WHAT TO WORK ON = In the records below, find the line that contains "pink 2x2 slope [147,158,198,208]" and the line that contains "grey 2x2 brick [264,224,348,309]", then retype exactly those two lines and every line between them.

DATA IN THIS EXERCISE Block Start

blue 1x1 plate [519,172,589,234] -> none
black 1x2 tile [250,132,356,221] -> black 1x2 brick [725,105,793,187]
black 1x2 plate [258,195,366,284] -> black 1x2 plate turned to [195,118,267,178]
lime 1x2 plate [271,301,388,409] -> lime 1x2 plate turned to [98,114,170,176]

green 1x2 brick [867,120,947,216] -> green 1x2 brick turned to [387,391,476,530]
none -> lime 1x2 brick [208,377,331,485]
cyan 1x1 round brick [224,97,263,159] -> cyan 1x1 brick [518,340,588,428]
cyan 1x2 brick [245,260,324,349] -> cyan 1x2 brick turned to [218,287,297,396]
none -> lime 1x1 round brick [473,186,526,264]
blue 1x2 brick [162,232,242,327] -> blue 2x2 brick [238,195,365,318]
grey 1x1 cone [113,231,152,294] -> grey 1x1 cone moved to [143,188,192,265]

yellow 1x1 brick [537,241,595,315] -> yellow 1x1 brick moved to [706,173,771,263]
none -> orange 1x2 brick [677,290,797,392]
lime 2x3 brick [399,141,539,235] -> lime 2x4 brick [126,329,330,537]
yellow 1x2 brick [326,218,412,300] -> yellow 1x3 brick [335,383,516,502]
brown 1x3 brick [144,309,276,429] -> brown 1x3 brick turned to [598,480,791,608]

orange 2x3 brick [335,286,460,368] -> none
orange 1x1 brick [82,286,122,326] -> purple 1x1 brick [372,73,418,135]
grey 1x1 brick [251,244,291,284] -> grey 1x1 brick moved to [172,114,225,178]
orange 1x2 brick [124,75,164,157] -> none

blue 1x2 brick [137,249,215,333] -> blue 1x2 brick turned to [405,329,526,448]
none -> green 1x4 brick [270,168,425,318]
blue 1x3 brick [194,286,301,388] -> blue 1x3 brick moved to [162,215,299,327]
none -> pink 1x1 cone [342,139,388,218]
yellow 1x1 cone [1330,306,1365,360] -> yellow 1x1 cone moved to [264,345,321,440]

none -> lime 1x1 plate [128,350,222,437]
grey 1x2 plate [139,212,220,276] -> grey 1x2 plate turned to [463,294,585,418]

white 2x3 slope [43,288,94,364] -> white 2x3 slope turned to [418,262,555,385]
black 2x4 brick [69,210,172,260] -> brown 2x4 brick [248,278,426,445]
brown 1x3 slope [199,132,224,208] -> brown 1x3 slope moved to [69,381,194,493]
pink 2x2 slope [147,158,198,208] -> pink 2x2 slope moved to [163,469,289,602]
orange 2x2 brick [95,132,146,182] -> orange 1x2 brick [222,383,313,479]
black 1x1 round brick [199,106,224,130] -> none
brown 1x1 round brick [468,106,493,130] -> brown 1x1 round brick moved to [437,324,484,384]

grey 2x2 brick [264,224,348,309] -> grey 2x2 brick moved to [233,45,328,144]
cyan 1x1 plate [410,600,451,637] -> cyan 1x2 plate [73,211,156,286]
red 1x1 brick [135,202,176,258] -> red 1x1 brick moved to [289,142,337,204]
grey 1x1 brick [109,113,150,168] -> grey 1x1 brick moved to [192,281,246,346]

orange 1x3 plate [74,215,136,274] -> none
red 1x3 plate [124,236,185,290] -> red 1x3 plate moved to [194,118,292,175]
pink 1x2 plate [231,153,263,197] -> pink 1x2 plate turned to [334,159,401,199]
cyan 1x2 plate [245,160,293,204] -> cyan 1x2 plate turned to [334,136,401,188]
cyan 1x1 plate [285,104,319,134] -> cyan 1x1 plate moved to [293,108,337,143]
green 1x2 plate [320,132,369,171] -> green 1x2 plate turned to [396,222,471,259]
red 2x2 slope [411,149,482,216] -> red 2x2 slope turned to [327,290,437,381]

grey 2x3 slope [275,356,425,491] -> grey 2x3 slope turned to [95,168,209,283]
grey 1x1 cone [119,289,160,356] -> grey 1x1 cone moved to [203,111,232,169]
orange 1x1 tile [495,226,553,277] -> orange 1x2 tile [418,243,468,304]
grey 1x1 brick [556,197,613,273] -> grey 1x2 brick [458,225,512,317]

DATA IN THIS EXERCISE Block End

RESULT OF THIS EXERCISE =
pink 2x2 slope [147,158,198,208] -> pink 2x2 slope moved to [163,469,289,602]
orange 2x2 brick [95,132,146,182] -> orange 1x2 brick [222,383,313,479]
black 1x1 round brick [199,106,224,130] -> none
brown 1x1 round brick [468,106,493,130] -> brown 1x1 round brick moved to [437,324,484,384]

grey 2x2 brick [264,224,348,309] -> grey 2x2 brick moved to [233,45,328,144]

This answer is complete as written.